Exercise input:
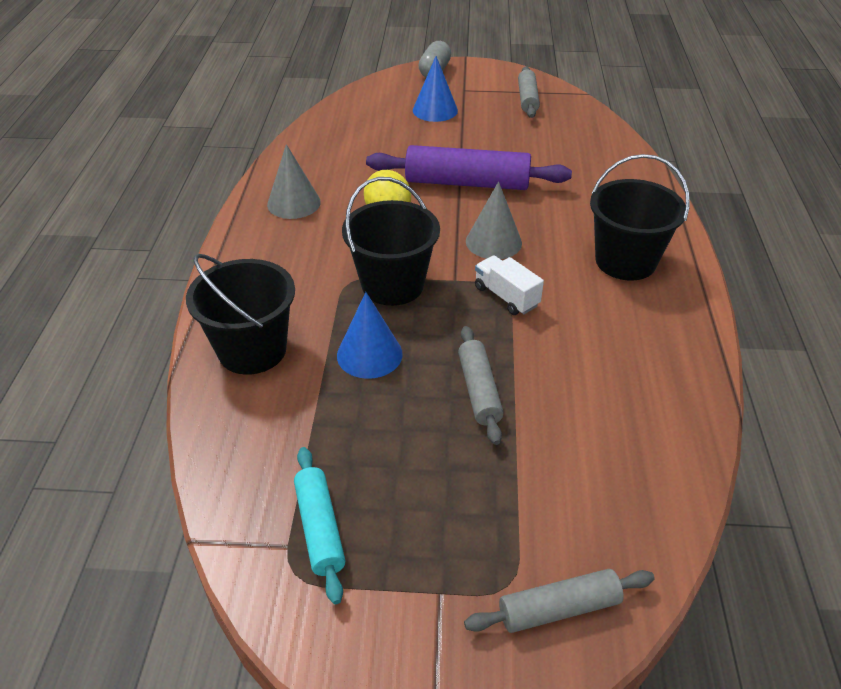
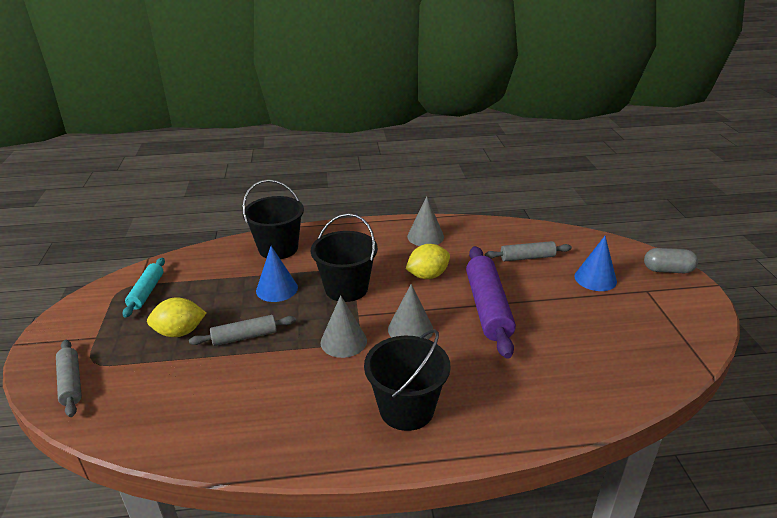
camera: 80 degrees right, 10 degrees down
(319, 528) = (146, 292): turquoise rolling pin -> turquoise rolling pin turned 60 degrees counterclockwise
(452, 468) = (180, 332): none -> yellow lemon
(506, 296) = (343, 341): white truck -> grey cone
(527, 99) = (661, 331): grey rolling pin -> grey rolling pin (527, 257)

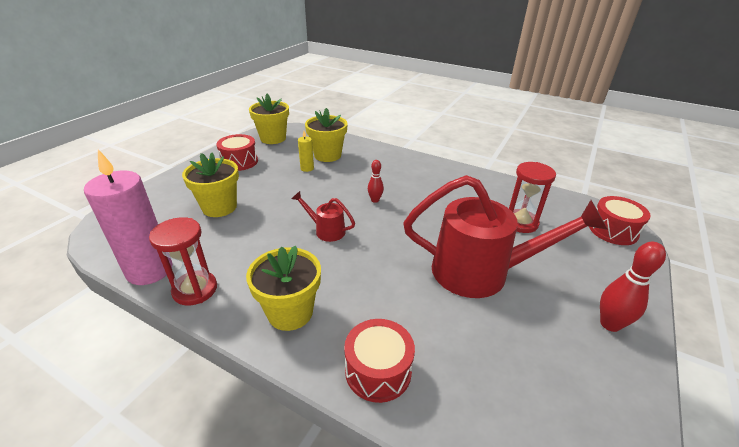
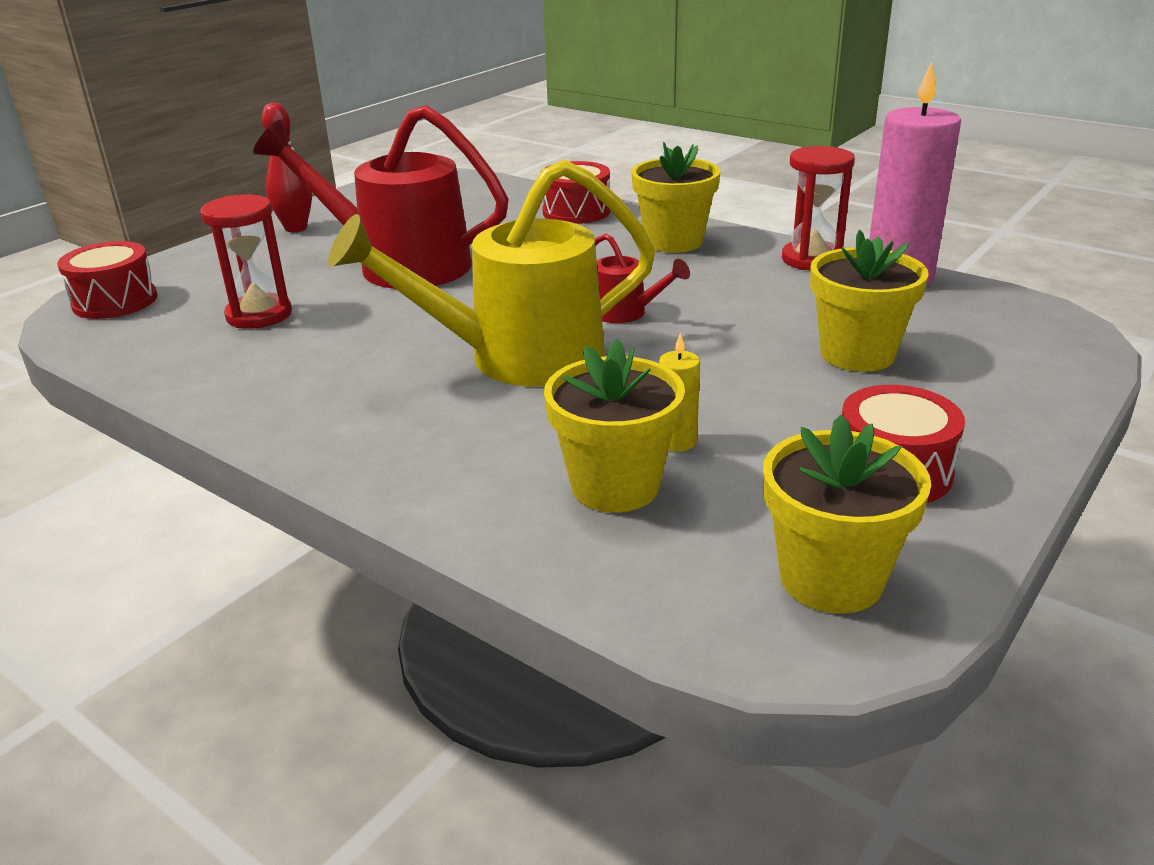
camera: 170 degrees left, 5 degrees down
(375, 200) = (515, 358): red bowling pin -> yellow watering can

Task description: Return each record above as it stands. Pictures stay out.

Result for this exercise:
camera: 80 degrees right, 10 degrees down
(319, 528) = (146, 292): turquoise rolling pin -> turquoise rolling pin turned 60 degrees counterclockwise
(452, 468) = (180, 332): none -> yellow lemon
(506, 296) = (343, 341): white truck -> grey cone
(527, 99) = (661, 331): grey rolling pin -> grey rolling pin (527, 257)

camera: 170 degrees left, 5 degrees down
(375, 200) = (515, 358): red bowling pin -> yellow watering can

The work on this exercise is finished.